## Description of the task
Where in the listing does the word "buffer" appear? Report each line that holds it.

## Exercise inputs
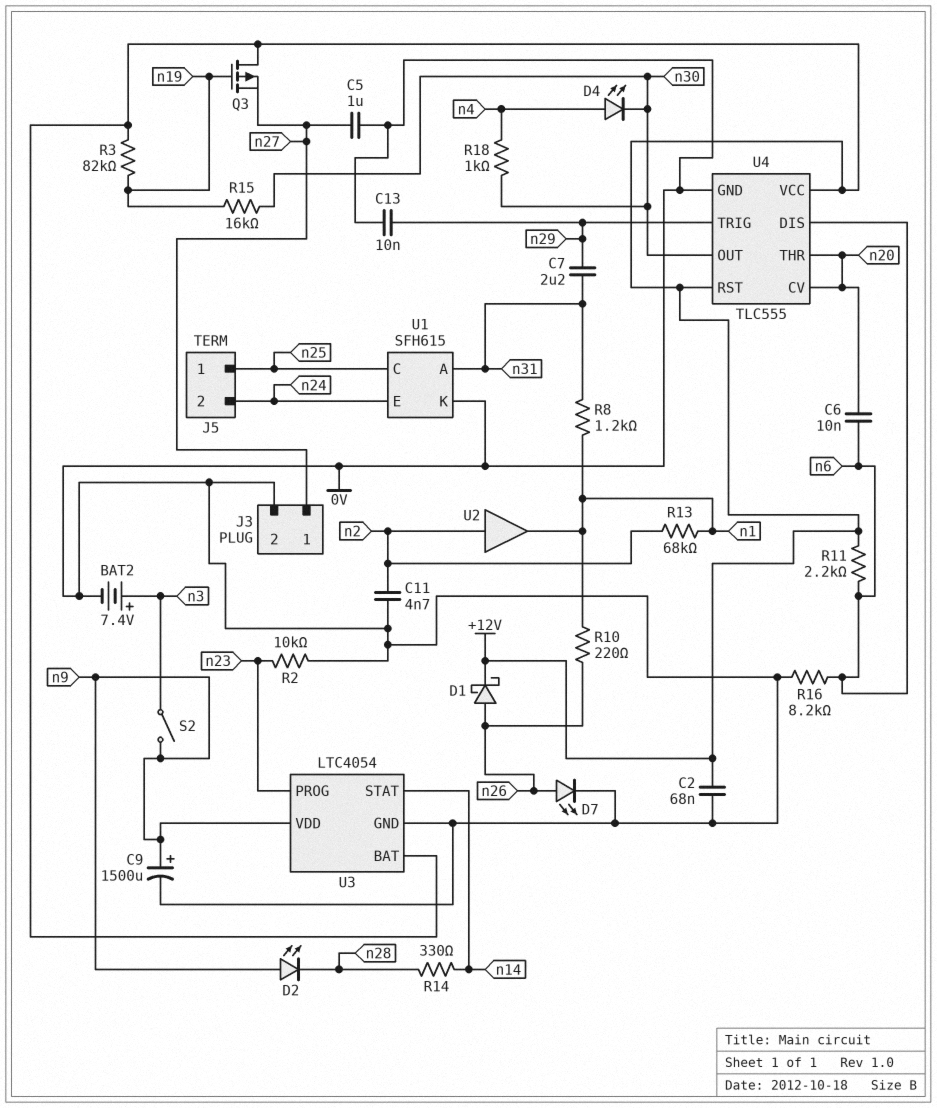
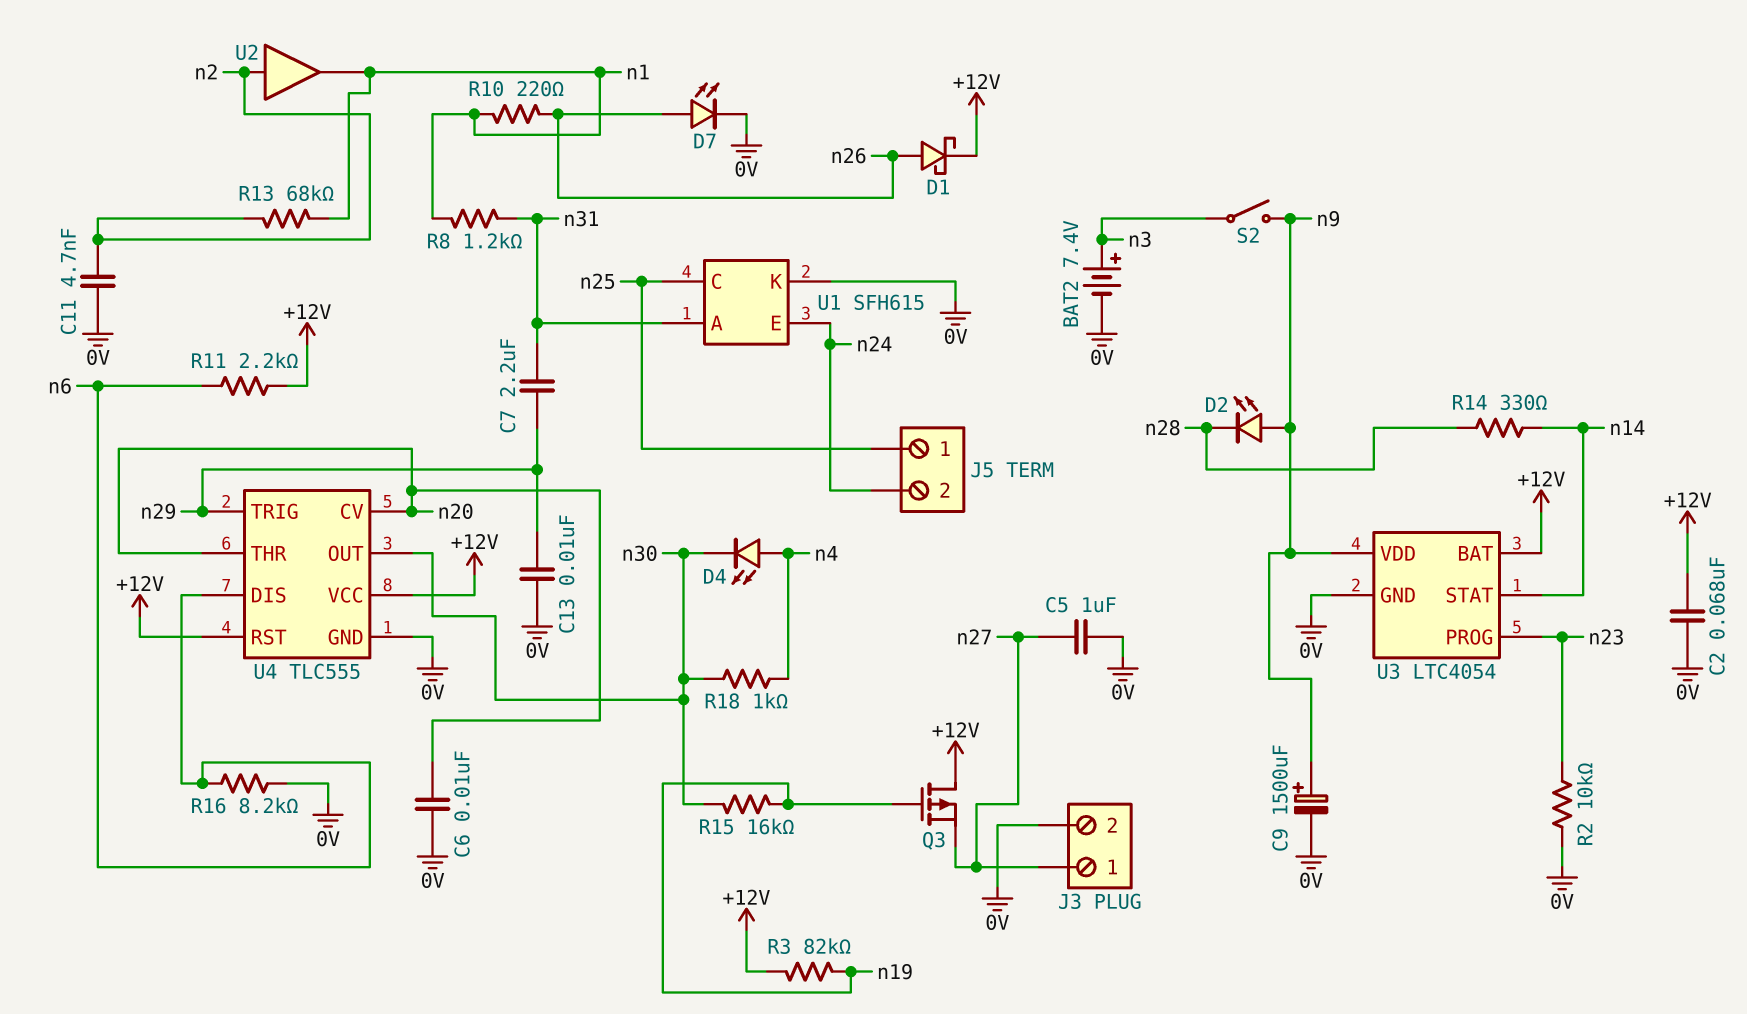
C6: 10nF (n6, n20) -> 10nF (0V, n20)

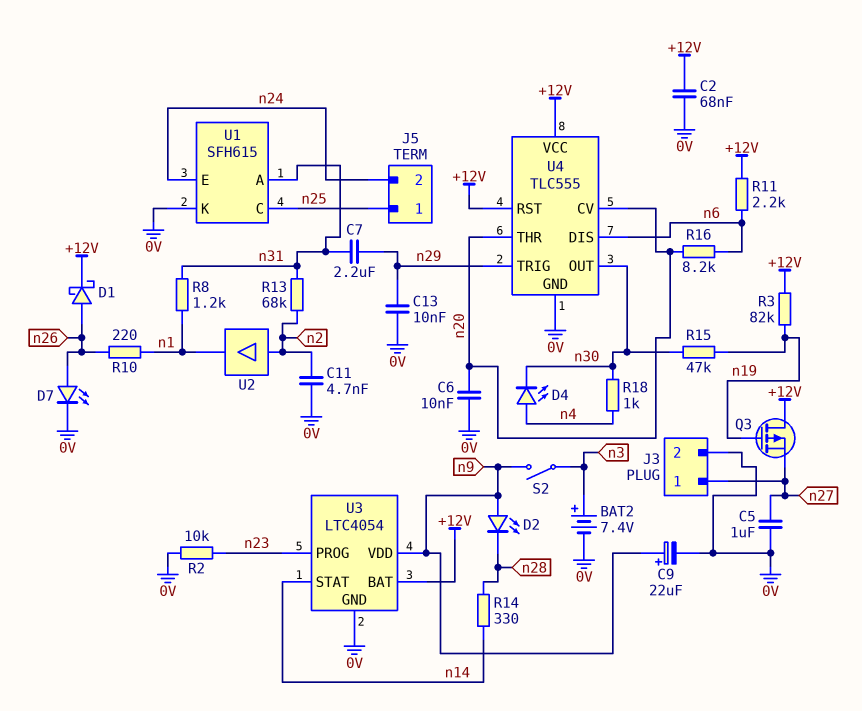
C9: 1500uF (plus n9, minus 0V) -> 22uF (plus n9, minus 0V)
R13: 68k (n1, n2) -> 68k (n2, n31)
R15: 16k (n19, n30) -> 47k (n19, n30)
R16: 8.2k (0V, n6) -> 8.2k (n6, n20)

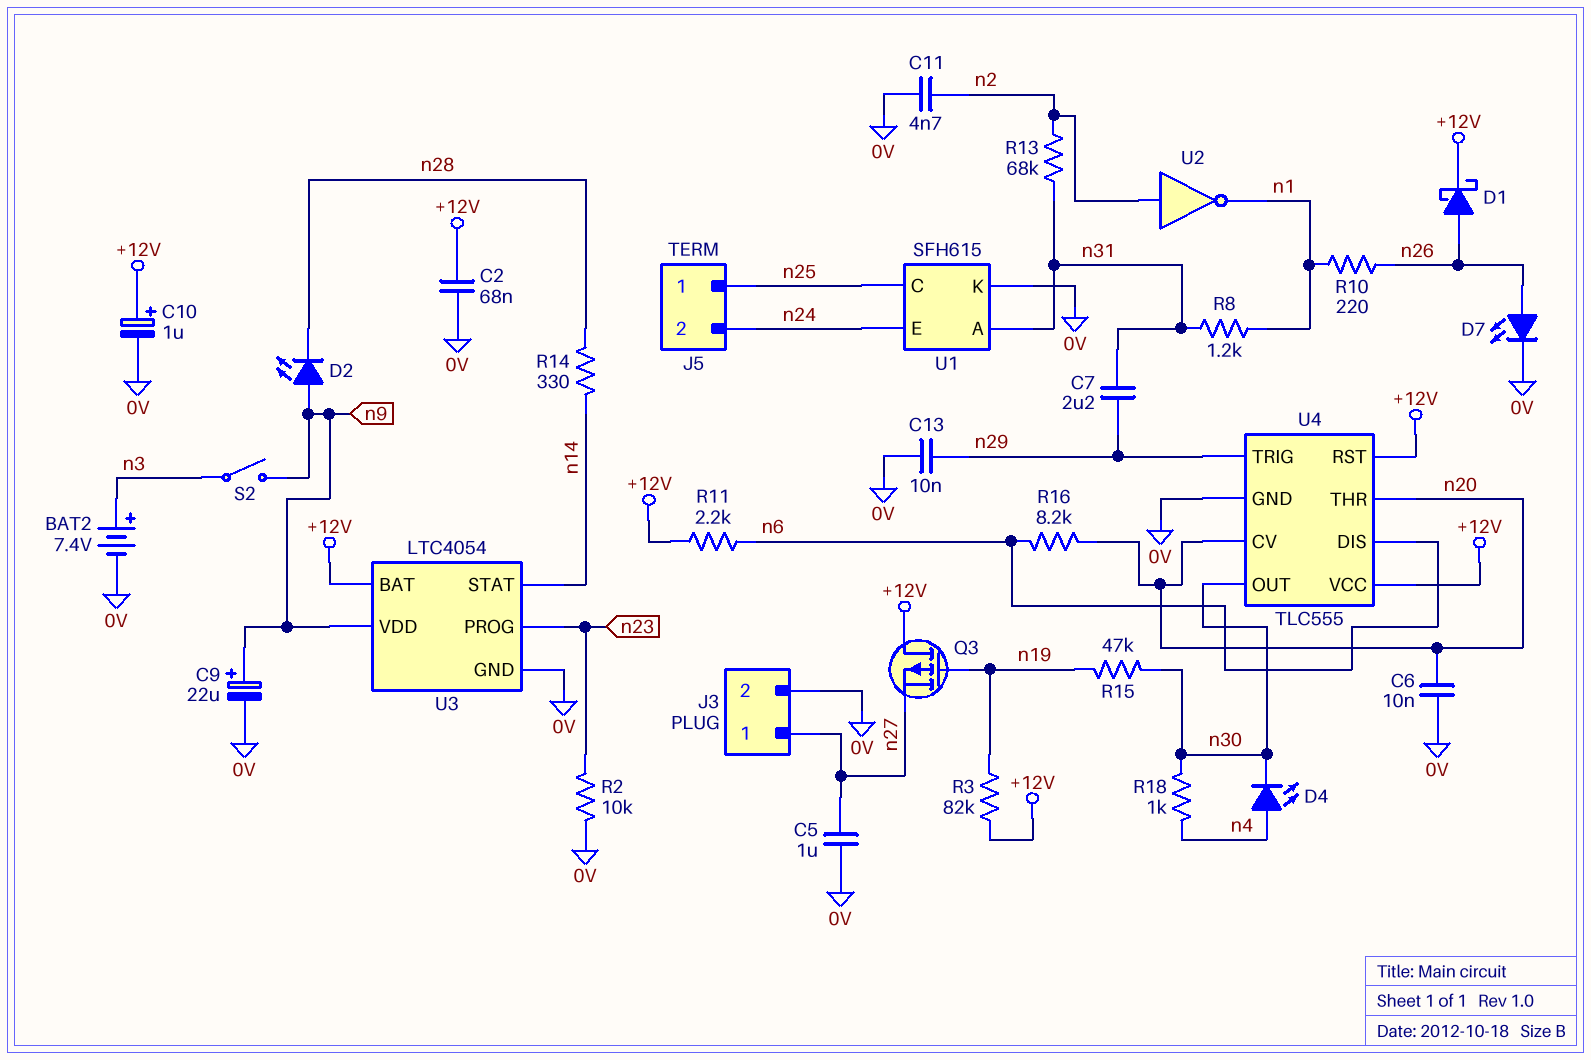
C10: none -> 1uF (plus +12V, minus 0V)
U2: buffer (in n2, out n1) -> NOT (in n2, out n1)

* * *

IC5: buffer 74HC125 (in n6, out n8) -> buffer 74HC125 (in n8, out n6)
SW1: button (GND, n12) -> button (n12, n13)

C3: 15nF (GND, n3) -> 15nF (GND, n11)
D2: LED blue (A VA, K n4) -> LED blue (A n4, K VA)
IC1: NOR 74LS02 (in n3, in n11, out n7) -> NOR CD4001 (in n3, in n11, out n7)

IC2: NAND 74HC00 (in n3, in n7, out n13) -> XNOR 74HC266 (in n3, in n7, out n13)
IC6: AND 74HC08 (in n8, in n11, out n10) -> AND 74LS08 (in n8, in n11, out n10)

## Task result
U2: buffer (in n2, out n1) -> NOT (in n2, out n1)
IC5: buffer 74HC125 (in n6, out n8) -> buffer 74HC125 (in n8, out n6)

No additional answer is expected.